====== Exercise materials ======
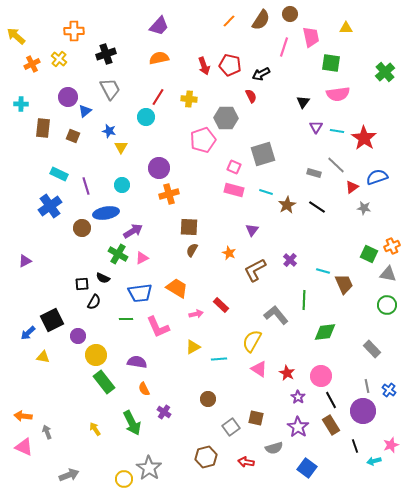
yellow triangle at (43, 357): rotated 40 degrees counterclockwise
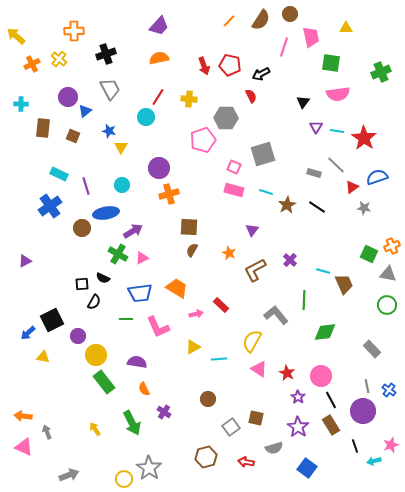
green cross at (385, 72): moved 4 px left; rotated 18 degrees clockwise
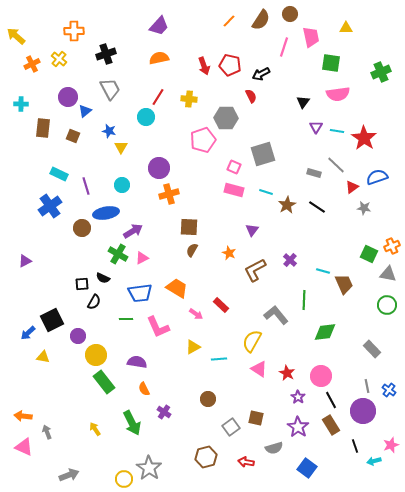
pink arrow at (196, 314): rotated 48 degrees clockwise
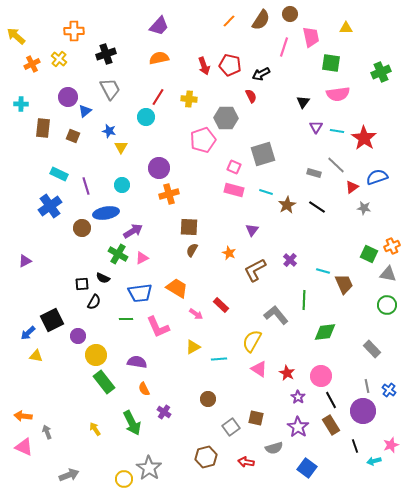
yellow triangle at (43, 357): moved 7 px left, 1 px up
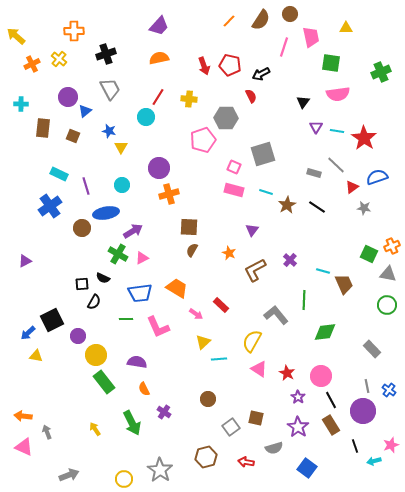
yellow triangle at (193, 347): moved 10 px right, 5 px up; rotated 14 degrees counterclockwise
gray star at (149, 468): moved 11 px right, 2 px down
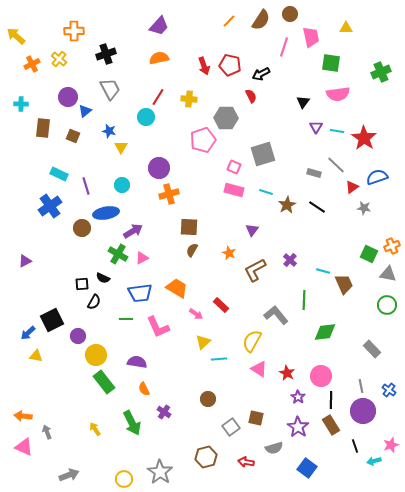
gray line at (367, 386): moved 6 px left
black line at (331, 400): rotated 30 degrees clockwise
gray star at (160, 470): moved 2 px down
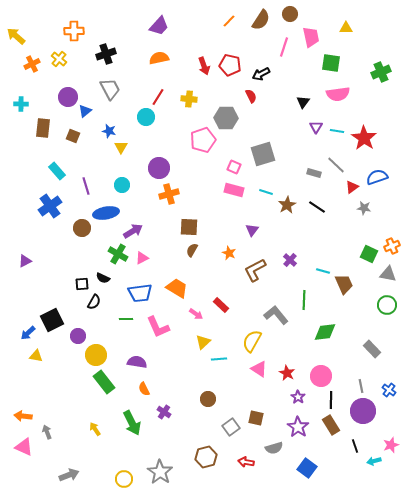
======
Exercise aim
Rewrite the rows starting with the line containing "pink arrow at" and going on through the end of the rows, with "gray star" replaced by "white star" and nothing else changed. Leave the picture lines out of your answer.

Finished answer
pink arrow at (196, 314): rotated 48 degrees clockwise
yellow triangle at (43, 357): moved 7 px left, 1 px up
yellow triangle at (193, 347): moved 10 px right, 5 px up; rotated 14 degrees counterclockwise
white star at (149, 468): moved 11 px right, 2 px down
gray line at (367, 386): moved 6 px left
black line at (331, 400): rotated 30 degrees clockwise
white star at (160, 470): moved 2 px down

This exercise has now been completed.